Quote exactly, and only, the lines of the material below from the line with "lime 1x1 brick" through the line with "red 1x2 brick [336,442,439,534]".

> _The records_:
***

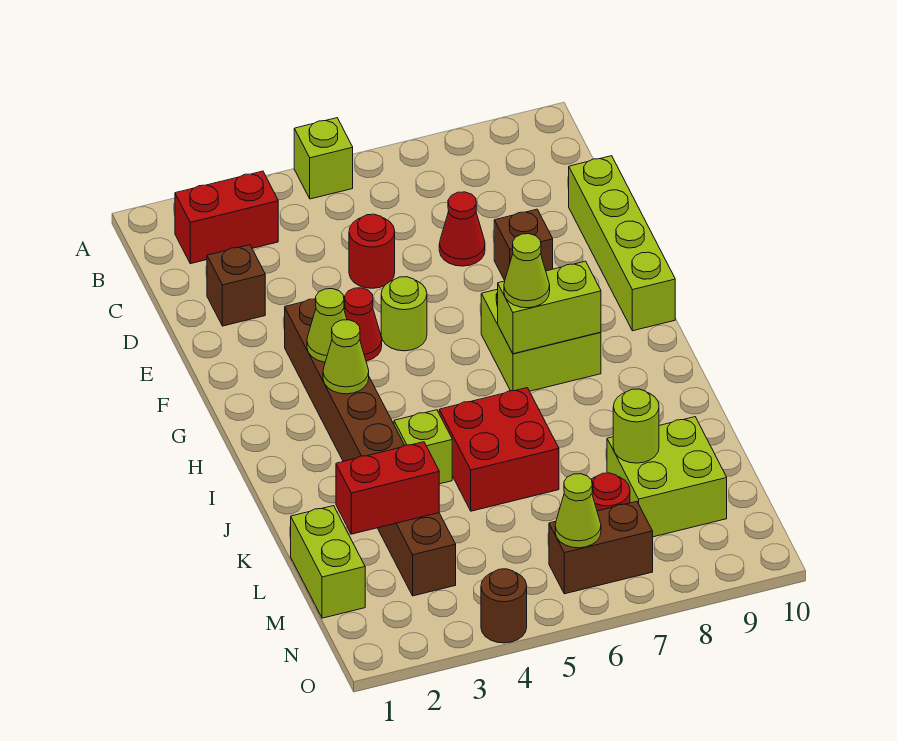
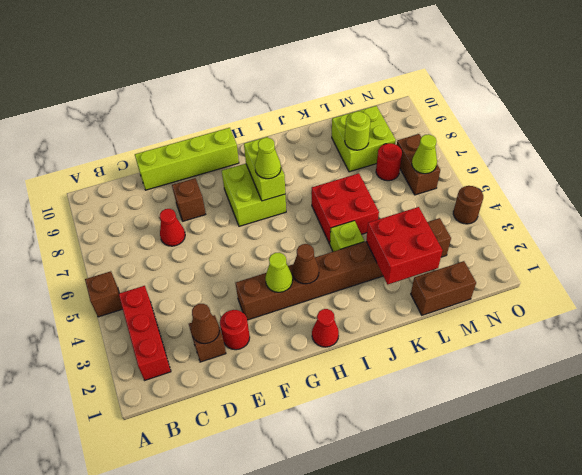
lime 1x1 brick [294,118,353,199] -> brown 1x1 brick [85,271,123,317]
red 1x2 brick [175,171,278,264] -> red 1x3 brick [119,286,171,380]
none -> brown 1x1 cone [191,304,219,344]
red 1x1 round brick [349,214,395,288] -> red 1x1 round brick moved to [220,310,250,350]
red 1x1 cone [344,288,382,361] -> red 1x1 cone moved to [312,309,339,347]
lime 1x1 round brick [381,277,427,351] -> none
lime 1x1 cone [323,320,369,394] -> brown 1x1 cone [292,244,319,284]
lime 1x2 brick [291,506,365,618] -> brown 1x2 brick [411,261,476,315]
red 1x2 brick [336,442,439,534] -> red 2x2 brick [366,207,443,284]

***

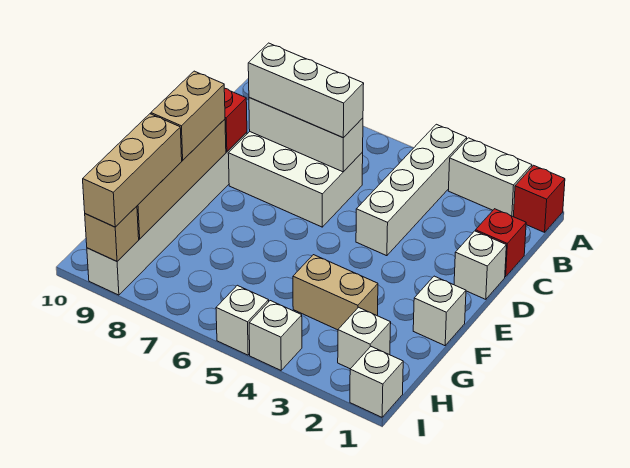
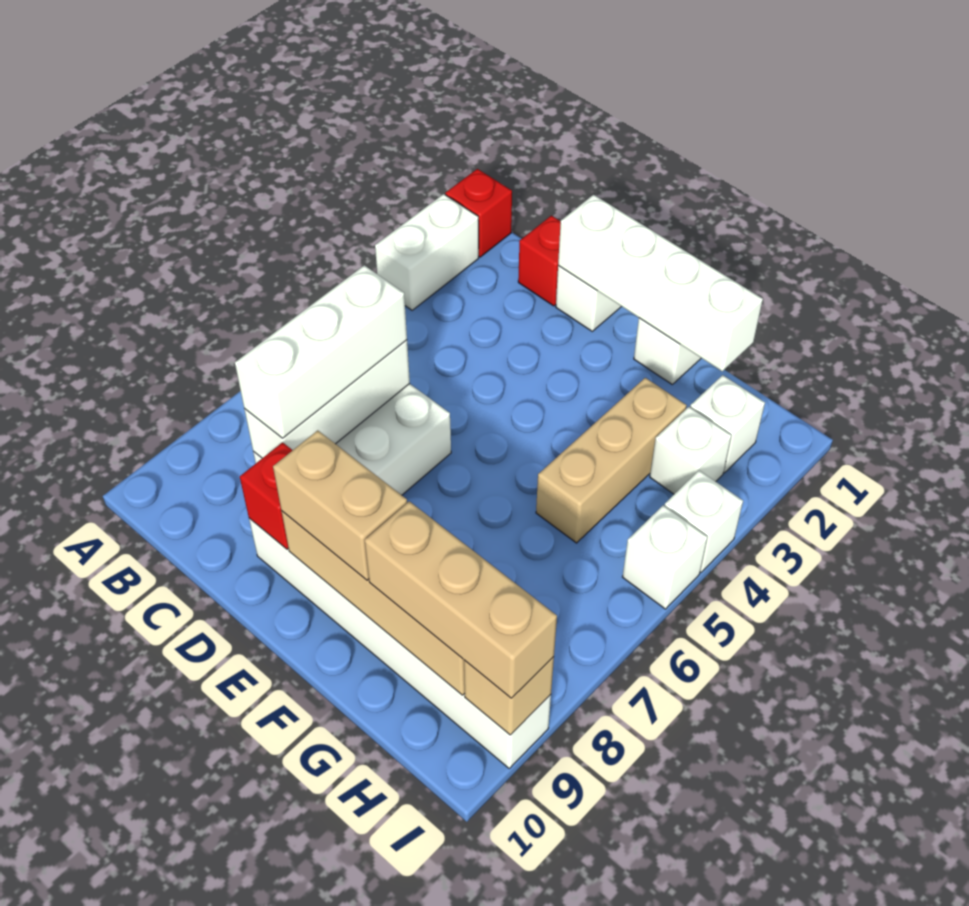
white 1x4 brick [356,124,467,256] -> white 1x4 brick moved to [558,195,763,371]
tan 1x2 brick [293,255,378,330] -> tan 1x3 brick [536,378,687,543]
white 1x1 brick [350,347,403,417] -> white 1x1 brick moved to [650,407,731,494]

***

> _Output for this exercise_:
lime 1x1 brick [294,118,353,199] -> brown 1x1 brick [85,271,123,317]
red 1x2 brick [175,171,278,264] -> red 1x3 brick [119,286,171,380]
none -> brown 1x1 cone [191,304,219,344]
red 1x1 round brick [349,214,395,288] -> red 1x1 round brick moved to [220,310,250,350]
red 1x1 cone [344,288,382,361] -> red 1x1 cone moved to [312,309,339,347]
lime 1x1 round brick [381,277,427,351] -> none
lime 1x1 cone [323,320,369,394] -> brown 1x1 cone [292,244,319,284]
lime 1x2 brick [291,506,365,618] -> brown 1x2 brick [411,261,476,315]
red 1x2 brick [336,442,439,534] -> red 2x2 brick [366,207,443,284]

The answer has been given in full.